Would you return every entry, exactly as it is written?

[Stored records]
——
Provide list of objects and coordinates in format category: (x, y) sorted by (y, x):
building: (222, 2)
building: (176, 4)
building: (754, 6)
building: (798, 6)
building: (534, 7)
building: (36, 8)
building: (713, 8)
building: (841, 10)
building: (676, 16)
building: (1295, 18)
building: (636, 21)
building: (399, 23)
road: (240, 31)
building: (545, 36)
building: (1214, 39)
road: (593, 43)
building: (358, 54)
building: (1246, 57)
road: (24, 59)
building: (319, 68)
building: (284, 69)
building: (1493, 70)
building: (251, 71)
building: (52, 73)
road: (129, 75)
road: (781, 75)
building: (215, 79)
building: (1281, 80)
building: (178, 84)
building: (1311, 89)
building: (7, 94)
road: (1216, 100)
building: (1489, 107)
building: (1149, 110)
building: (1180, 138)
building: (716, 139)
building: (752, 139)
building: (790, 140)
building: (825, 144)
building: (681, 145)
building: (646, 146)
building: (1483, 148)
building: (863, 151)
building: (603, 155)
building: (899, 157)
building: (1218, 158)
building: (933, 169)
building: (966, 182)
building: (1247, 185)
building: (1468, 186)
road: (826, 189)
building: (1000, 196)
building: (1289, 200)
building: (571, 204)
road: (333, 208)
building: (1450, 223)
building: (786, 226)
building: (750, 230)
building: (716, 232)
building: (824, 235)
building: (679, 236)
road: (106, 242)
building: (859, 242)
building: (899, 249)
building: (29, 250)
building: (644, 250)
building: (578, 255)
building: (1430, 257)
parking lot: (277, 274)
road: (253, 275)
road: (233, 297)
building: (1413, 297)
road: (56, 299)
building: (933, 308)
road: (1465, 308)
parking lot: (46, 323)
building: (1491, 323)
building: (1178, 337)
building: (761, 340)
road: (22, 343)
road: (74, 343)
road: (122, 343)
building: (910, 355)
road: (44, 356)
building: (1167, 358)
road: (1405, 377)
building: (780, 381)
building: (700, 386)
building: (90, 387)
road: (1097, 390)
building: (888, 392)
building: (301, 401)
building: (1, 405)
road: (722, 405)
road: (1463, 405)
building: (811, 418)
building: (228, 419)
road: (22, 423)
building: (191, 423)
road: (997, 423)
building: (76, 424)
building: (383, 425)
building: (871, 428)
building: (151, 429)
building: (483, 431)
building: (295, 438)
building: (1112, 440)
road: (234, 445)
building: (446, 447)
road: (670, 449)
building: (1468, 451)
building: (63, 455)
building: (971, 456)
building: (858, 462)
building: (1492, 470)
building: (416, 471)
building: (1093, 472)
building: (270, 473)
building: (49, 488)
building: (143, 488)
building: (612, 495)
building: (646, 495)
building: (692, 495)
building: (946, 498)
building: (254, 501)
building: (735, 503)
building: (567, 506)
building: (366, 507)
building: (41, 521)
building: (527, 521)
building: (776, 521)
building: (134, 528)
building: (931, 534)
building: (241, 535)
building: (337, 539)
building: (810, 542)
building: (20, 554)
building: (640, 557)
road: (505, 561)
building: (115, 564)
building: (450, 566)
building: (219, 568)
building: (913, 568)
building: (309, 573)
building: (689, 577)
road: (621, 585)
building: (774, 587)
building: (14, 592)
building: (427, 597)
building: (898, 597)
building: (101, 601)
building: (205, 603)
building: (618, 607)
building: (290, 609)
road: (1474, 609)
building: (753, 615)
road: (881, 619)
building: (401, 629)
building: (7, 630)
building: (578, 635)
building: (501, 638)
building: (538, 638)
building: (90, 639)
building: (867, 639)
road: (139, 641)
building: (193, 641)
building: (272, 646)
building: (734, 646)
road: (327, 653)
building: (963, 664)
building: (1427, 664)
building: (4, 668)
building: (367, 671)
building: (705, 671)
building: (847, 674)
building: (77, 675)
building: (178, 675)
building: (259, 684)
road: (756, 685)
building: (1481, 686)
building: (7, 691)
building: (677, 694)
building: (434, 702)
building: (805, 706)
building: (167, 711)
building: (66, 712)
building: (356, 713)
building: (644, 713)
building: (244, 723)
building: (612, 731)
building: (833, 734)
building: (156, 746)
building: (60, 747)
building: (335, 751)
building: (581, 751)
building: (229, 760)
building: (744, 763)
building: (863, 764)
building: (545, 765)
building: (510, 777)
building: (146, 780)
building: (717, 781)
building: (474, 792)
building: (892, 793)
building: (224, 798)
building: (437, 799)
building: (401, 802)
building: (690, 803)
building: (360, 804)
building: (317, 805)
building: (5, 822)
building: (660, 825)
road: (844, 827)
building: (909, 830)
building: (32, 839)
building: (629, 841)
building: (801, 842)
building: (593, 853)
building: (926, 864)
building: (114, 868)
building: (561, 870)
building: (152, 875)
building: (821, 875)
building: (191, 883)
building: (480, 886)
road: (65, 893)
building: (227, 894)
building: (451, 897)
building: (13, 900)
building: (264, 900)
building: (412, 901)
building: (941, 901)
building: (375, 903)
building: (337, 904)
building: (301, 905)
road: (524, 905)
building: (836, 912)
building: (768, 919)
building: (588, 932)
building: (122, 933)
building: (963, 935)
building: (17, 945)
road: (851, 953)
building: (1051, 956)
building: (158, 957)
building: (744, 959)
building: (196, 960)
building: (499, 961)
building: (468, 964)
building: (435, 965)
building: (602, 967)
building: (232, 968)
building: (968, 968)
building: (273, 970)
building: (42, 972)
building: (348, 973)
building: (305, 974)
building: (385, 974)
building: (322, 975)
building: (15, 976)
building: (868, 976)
——
(Task response)
Provide list of objects and coordinates in format category: (x, y) sorted by (y, x):
building: (222, 2)
building: (176, 4)
building: (754, 6)
building: (798, 6)
building: (534, 7)
building: (36, 8)
building: (713, 8)
building: (841, 10)
building: (676, 16)
building: (1295, 18)
building: (636, 21)
building: (399, 23)
road: (240, 31)
building: (545, 36)
building: (1214, 39)
road: (593, 43)
building: (358, 54)
building: (1246, 57)
road: (24, 59)
building: (319, 68)
building: (284, 69)
building: (1493, 70)
building: (251, 71)
building: (52, 73)
road: (129, 75)
road: (781, 75)
building: (215, 79)
building: (1281, 80)
building: (178, 84)
building: (1311, 89)
building: (7, 94)
road: (1216, 100)
building: (1489, 107)
building: (1149, 110)
building: (1180, 138)
building: (716, 139)
building: (752, 139)
building: (790, 140)
building: (825, 144)
building: (681, 145)
building: (646, 146)
building: (1483, 148)
building: (863, 151)
building: (603, 155)
building: (899, 157)
building: (1218, 158)
building: (933, 169)
building: (966, 182)
building: (1247, 185)
building: (1468, 186)
road: (826, 189)
building: (1000, 196)
building: (1289, 200)
building: (571, 204)
road: (333, 208)
building: (1450, 223)
building: (786, 226)
building: (750, 230)
building: (716, 232)
building: (824, 235)
building: (679, 236)
road: (106, 242)
building: (859, 242)
building: (899, 249)
building: (29, 250)
building: (644, 250)
building: (578, 255)
building: (1430, 257)
parking lot: (277, 274)
road: (253, 275)
road: (233, 297)
building: (1413, 297)
road: (56, 299)
building: (933, 308)
road: (1465, 308)
parking lot: (46, 323)
building: (1491, 323)
building: (1178, 337)
building: (761, 340)
road: (22, 343)
road: (74, 343)
road: (122, 343)
building: (910, 355)
road: (44, 356)
building: (1167, 358)
road: (1405, 377)
building: (780, 381)
building: (700, 386)
building: (90, 387)
road: (1097, 390)
building: (888, 392)
building: (301, 401)
building: (1, 405)
road: (722, 405)
road: (1463, 405)
building: (811, 418)
building: (228, 419)
road: (22, 423)
building: (191, 423)
road: (997, 423)
building: (76, 424)
building: (383, 425)
building: (871, 428)
building: (151, 429)
building: (483, 431)
building: (295, 438)
building: (1112, 440)
road: (234, 445)
building: (446, 447)
road: (670, 449)
building: (1468, 451)
building: (63, 455)
building: (971, 456)
building: (858, 462)
building: (1492, 470)
building: (416, 471)
building: (1093, 472)
building: (270, 473)
building: (49, 488)
building: (143, 488)
building: (612, 495)
building: (646, 495)
building: (692, 495)
building: (946, 498)
building: (254, 501)
building: (735, 503)
building: (567, 506)
building: (366, 507)
building: (41, 521)
building: (527, 521)
building: (776, 521)
building: (134, 528)
building: (931, 534)
building: (241, 535)
building: (337, 539)
building: (810, 542)
building: (20, 554)
building: (640, 557)
road: (505, 561)
building: (115, 564)
building: (450, 566)
building: (219, 568)
building: (913, 568)
building: (309, 573)
building: (689, 577)
road: (621, 585)
building: (774, 587)
building: (14, 592)
building: (427, 597)
building: (898, 597)
building: (101, 601)
building: (205, 603)
building: (618, 607)
building: (290, 609)
road: (1474, 609)
building: (753, 615)
road: (881, 619)
building: (401, 629)
building: (7, 630)
building: (578, 635)
building: (501, 638)
building: (538, 638)
building: (90, 639)
building: (867, 639)
road: (139, 641)
building: (193, 641)
building: (272, 646)
building: (734, 646)
road: (327, 653)
building: (963, 664)
building: (1427, 664)
building: (4, 668)
building: (367, 671)
building: (705, 671)
building: (847, 674)
building: (77, 675)
building: (178, 675)
building: (259, 684)
road: (756, 685)
building: (1481, 686)
building: (7, 691)
building: (677, 694)
building: (434, 702)
building: (805, 706)
building: (167, 711)
building: (66, 712)
building: (356, 713)
building: (644, 713)
building: (244, 723)
building: (612, 731)
building: (833, 734)
building: (156, 746)
building: (60, 747)
building: (335, 751)
building: (581, 751)
building: (229, 760)
building: (744, 763)
building: (863, 764)
building: (545, 765)
building: (510, 777)
building: (146, 780)
building: (717, 781)
building: (474, 792)
building: (892, 793)
building: (224, 798)
building: (437, 799)
building: (401, 802)
building: (690, 803)
building: (360, 804)
building: (317, 805)
building: (5, 822)
building: (660, 825)
road: (844, 827)
building: (909, 830)
building: (32, 839)
building: (629, 841)
building: (801, 842)
building: (593, 853)
building: (926, 864)
building: (114, 868)
building: (561, 870)
building: (152, 875)
building: (821, 875)
building: (191, 883)
building: (480, 886)
road: (65, 893)
building: (227, 894)
building: (451, 897)
building: (13, 900)
building: (264, 900)
building: (412, 901)
building: (941, 901)
building: (375, 903)
building: (337, 904)
building: (301, 905)
road: (524, 905)
building: (836, 912)
building: (768, 919)
building: (588, 932)
building: (122, 933)
building: (963, 935)
building: (17, 945)
road: (851, 953)
building: (1051, 956)
building: (158, 957)
building: (744, 959)
building: (196, 960)
building: (499, 961)
building: (468, 964)
building: (435, 965)
building: (602, 967)
building: (232, 968)
building: (968, 968)
building: (273, 970)
building: (42, 972)
building: (348, 973)
building: (305, 974)
building: (385, 974)
building: (322, 975)
building: (15, 976)
building: (868, 976)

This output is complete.